>>>>>
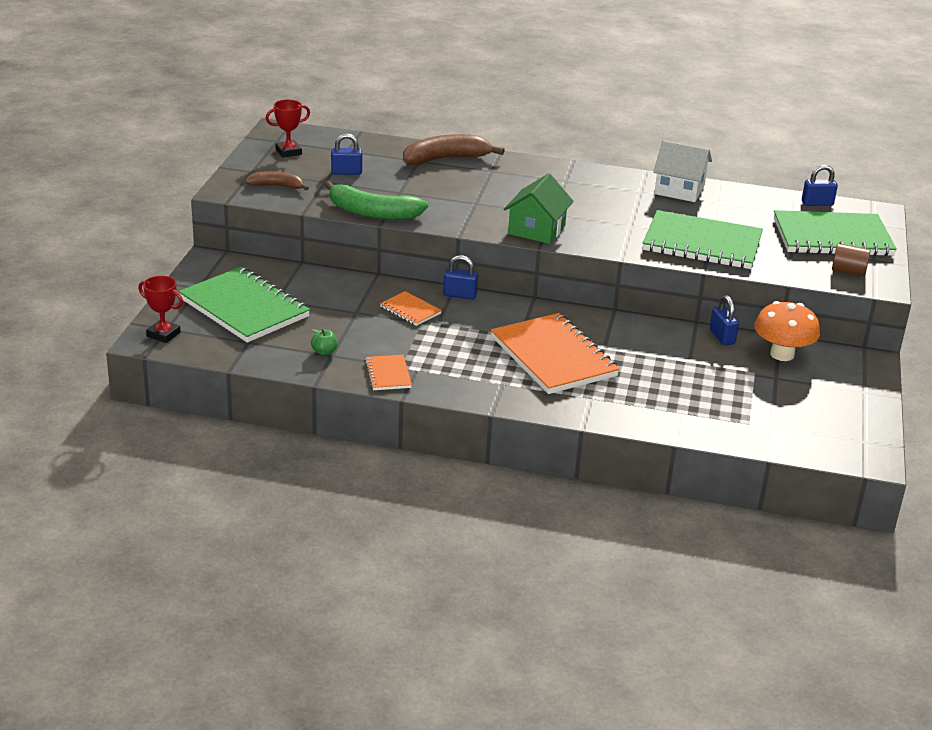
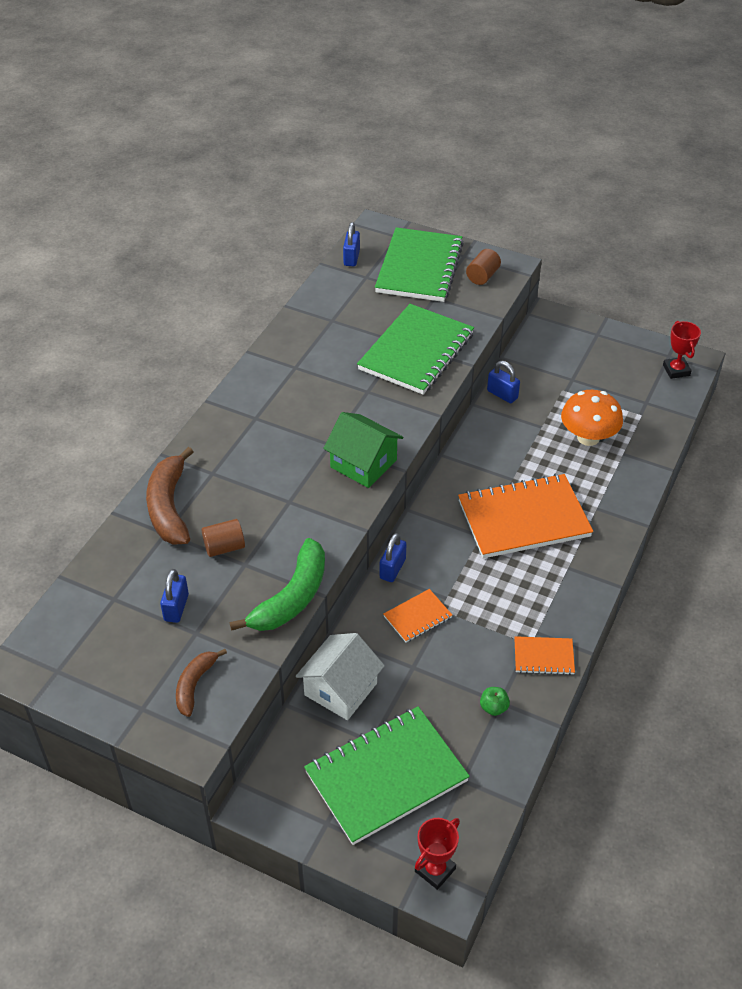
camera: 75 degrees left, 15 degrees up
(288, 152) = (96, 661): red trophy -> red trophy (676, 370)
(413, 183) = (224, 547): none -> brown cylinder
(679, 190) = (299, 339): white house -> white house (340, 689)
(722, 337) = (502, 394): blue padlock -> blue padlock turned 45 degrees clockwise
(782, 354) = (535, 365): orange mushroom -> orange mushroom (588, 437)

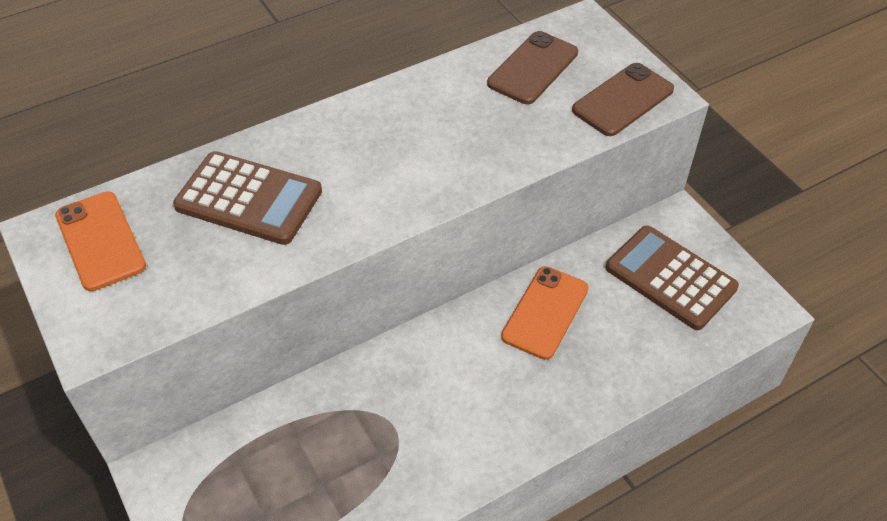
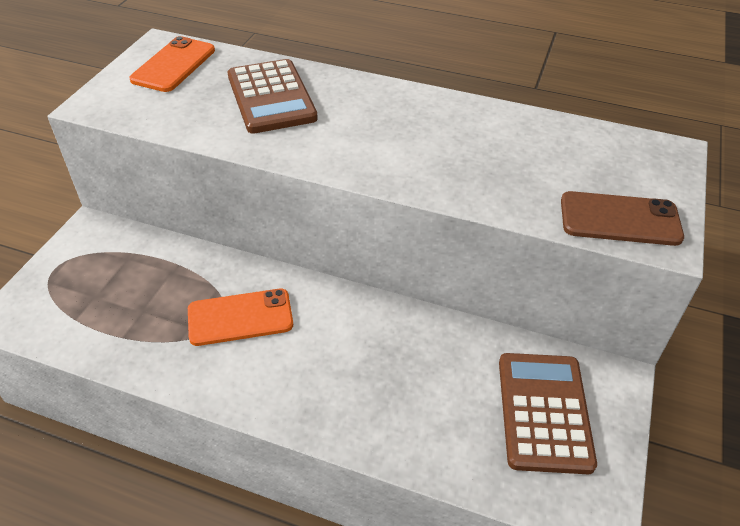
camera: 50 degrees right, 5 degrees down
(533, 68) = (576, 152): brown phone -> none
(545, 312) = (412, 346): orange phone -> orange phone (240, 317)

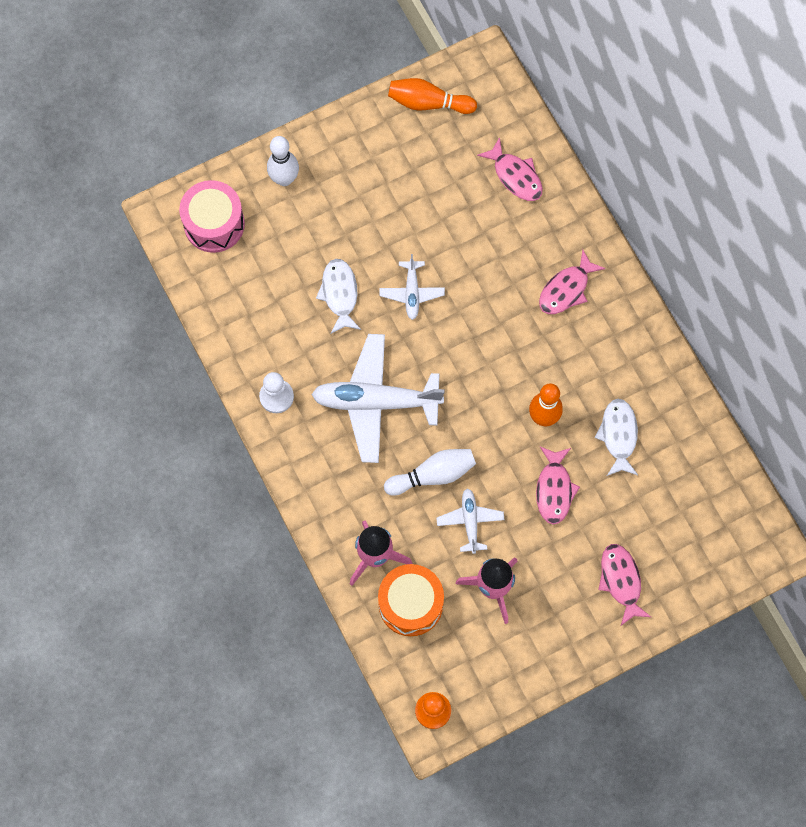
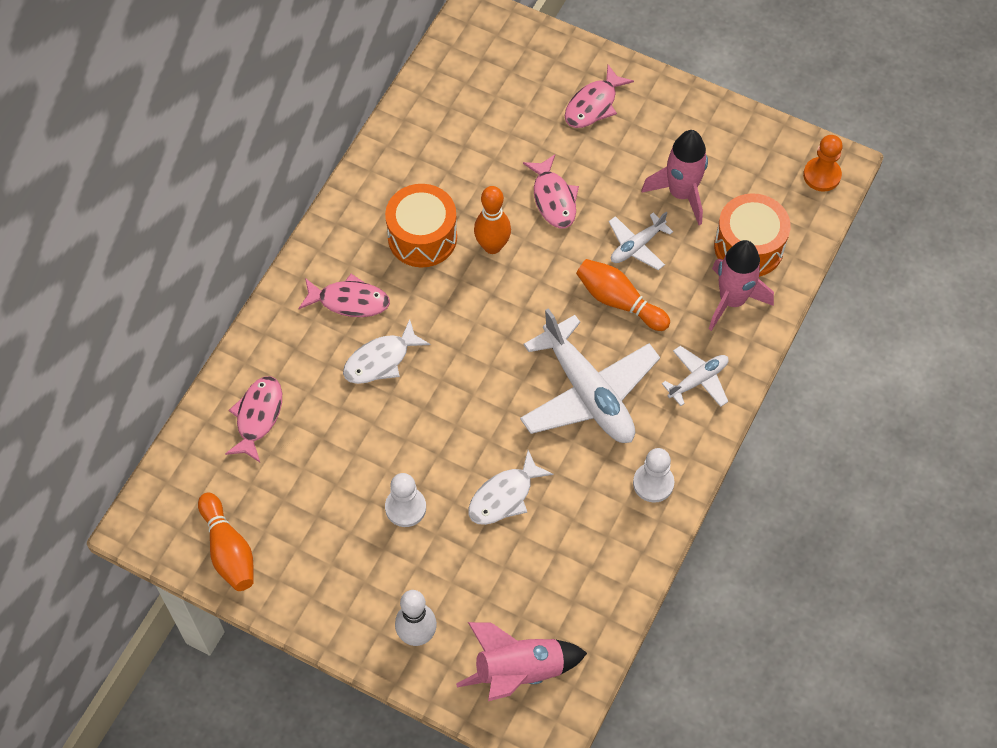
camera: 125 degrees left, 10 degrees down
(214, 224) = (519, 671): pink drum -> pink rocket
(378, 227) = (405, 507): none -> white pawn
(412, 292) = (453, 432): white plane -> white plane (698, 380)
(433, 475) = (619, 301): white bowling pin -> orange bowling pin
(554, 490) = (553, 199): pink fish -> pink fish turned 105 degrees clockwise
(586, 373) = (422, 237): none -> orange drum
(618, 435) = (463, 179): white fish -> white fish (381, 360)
<<<<<
■ Exercise instructions
Lines that contain the word "white": how many are there in the data? Give the number and nothing else.

■ Written response
5